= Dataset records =
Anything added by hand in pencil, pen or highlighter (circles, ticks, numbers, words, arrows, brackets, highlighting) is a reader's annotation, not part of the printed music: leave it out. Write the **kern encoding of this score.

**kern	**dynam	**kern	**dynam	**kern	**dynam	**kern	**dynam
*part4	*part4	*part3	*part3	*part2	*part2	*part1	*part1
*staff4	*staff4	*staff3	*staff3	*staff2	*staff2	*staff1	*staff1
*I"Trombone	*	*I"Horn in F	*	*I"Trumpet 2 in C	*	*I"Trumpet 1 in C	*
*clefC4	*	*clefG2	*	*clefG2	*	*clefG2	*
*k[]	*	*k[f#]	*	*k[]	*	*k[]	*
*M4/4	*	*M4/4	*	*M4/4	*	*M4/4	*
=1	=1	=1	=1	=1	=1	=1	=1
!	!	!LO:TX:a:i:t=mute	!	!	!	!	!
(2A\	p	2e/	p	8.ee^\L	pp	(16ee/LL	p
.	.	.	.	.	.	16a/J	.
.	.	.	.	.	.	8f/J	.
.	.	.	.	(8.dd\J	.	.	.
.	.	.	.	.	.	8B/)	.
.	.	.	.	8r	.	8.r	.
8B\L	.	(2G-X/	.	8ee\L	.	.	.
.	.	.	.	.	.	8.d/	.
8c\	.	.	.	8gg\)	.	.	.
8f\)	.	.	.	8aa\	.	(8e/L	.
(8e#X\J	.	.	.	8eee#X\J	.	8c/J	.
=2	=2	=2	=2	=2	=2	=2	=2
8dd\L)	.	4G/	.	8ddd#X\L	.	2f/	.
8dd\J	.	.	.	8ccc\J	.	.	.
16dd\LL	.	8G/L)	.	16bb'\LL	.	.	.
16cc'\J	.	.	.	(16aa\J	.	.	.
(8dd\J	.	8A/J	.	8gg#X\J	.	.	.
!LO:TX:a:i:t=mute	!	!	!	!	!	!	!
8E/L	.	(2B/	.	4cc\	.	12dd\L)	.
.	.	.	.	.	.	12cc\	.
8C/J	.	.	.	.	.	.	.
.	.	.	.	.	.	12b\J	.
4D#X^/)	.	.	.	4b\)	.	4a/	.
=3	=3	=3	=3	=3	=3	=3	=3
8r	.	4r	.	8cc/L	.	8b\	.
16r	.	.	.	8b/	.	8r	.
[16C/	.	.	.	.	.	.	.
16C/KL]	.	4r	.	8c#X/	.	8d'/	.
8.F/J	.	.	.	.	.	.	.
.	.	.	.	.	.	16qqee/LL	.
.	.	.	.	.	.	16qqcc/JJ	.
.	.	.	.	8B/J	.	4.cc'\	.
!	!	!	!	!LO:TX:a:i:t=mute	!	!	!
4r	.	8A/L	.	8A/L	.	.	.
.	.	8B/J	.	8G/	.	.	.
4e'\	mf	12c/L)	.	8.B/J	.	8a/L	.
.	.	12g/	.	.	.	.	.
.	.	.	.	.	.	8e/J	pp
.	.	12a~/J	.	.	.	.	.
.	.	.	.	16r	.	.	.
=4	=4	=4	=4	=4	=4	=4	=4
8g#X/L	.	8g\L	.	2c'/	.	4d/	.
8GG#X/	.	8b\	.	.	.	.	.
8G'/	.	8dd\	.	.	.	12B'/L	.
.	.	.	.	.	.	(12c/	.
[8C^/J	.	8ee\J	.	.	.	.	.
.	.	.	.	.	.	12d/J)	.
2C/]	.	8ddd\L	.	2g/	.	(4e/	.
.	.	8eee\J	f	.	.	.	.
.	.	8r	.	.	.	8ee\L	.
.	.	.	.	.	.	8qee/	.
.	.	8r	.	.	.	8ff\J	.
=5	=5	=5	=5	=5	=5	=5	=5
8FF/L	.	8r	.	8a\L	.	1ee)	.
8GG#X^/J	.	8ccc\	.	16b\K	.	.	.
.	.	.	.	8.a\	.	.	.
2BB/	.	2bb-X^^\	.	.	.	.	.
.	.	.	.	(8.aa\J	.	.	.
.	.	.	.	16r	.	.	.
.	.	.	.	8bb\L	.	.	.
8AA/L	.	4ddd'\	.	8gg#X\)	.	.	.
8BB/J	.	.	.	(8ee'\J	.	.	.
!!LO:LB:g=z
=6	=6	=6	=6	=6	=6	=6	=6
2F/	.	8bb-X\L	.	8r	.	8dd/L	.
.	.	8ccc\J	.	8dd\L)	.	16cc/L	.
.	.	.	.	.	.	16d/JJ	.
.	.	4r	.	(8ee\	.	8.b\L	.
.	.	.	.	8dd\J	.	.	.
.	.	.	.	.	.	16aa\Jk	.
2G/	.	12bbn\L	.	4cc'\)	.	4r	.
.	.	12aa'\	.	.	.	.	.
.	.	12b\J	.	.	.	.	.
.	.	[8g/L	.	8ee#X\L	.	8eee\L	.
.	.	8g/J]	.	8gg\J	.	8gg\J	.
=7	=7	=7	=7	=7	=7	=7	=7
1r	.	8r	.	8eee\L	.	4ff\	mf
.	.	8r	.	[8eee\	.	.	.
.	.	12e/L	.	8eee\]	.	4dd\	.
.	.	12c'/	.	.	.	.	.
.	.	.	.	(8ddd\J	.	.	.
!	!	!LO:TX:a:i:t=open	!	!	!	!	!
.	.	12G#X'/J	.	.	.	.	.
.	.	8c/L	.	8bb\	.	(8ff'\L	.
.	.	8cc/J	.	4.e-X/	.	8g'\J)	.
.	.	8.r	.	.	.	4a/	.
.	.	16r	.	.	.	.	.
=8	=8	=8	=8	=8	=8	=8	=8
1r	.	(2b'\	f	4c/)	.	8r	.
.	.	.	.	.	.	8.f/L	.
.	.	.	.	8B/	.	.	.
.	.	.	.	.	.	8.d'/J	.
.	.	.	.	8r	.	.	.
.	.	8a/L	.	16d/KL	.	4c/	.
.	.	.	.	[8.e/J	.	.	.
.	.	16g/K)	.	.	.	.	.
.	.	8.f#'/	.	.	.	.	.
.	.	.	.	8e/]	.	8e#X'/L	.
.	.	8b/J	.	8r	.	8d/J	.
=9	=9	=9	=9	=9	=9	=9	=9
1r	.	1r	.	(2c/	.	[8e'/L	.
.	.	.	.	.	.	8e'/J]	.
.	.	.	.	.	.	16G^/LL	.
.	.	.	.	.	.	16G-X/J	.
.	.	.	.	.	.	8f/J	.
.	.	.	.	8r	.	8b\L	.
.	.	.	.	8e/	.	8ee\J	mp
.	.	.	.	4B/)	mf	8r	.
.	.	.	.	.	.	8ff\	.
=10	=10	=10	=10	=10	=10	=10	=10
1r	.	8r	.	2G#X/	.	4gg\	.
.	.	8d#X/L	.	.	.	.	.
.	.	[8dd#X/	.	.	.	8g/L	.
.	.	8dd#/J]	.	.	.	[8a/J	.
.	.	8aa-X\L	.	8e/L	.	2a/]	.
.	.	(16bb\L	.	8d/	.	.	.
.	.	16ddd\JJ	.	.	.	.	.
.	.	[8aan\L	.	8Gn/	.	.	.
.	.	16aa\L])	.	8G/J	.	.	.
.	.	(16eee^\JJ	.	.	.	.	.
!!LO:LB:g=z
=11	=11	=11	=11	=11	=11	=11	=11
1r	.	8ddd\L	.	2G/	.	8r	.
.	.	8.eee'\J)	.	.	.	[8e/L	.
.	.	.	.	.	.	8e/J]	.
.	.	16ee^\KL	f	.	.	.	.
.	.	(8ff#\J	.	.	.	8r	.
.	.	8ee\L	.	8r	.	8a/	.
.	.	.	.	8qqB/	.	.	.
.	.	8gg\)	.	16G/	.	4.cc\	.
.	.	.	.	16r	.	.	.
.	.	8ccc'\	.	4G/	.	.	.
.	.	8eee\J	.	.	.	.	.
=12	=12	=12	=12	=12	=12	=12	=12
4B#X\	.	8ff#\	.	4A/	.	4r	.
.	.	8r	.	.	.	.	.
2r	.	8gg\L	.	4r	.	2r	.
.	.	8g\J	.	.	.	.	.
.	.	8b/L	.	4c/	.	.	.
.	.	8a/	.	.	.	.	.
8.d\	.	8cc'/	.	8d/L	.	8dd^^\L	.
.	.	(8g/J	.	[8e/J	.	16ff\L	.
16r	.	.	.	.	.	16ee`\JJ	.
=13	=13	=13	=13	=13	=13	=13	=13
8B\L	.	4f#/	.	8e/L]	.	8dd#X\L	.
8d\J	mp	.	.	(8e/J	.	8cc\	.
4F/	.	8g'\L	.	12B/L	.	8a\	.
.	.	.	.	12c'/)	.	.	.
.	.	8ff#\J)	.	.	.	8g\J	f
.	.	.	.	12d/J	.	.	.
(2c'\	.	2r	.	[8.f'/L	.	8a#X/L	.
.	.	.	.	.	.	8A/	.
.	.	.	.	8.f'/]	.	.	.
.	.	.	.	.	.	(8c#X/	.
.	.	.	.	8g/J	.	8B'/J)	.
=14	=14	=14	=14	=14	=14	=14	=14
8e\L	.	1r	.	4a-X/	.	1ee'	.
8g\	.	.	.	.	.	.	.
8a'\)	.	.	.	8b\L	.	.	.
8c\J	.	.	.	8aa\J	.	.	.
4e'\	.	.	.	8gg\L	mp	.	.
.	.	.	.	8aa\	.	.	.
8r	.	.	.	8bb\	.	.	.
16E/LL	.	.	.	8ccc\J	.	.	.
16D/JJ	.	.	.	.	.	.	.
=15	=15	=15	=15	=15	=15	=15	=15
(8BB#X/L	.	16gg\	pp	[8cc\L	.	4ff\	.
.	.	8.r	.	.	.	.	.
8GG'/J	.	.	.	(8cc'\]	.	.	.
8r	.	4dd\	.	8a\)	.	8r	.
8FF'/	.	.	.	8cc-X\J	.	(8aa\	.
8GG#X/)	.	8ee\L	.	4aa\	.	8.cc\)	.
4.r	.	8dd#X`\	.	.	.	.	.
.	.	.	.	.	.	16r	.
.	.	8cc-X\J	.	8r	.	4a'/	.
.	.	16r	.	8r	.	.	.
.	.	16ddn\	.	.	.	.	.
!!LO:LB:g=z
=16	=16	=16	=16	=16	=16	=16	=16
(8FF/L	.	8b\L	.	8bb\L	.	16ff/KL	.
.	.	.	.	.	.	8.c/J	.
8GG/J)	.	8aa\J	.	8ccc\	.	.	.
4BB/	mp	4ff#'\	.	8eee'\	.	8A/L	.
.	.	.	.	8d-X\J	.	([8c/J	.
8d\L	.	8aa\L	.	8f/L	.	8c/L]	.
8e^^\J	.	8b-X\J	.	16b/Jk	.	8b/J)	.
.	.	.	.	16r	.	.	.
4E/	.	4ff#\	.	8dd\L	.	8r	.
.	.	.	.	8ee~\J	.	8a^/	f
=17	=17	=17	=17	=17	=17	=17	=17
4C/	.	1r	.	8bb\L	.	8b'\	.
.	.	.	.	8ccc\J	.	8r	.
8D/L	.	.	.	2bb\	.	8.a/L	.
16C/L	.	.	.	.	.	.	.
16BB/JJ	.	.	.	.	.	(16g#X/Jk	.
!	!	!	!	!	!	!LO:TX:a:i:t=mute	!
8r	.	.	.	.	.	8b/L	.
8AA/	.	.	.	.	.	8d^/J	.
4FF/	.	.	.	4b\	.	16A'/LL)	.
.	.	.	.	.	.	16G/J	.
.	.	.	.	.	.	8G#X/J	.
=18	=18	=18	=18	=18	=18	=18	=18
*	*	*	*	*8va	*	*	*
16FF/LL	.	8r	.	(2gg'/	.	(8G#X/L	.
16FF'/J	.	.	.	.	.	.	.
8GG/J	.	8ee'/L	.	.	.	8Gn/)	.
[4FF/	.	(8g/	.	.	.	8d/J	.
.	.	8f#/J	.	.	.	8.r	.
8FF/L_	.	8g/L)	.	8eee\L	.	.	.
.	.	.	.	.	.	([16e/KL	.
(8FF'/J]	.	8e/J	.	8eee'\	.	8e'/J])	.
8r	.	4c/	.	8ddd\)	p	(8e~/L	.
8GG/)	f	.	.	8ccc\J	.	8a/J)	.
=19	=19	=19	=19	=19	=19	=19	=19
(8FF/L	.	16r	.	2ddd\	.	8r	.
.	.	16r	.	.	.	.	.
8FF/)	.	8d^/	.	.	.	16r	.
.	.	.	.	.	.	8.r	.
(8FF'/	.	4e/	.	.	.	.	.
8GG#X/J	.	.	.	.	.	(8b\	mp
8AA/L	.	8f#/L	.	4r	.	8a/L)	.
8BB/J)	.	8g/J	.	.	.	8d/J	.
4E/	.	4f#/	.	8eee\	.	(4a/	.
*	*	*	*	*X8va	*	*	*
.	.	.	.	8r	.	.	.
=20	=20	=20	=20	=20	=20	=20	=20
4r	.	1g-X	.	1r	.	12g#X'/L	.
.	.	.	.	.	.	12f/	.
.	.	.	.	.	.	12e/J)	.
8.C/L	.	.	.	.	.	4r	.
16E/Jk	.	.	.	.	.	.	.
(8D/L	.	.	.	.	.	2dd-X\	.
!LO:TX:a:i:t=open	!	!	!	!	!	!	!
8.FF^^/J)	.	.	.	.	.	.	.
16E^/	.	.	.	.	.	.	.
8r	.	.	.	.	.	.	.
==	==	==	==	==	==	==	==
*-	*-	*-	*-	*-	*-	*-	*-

= What you should do =
Pick out and copy each line in the records above that contains the string "kern".

= Solution below =
Anything added by hand in pencil, pen or highlighter (circles, ticks, numbers, words, arrows, brackets, highlighting) is a reader's annotation, not part of the printed music: leave it out. Write the **kern encoding of this score.
**kern	**dynam	**kern	**dynam	**kern	**dynam	**kern	**dynam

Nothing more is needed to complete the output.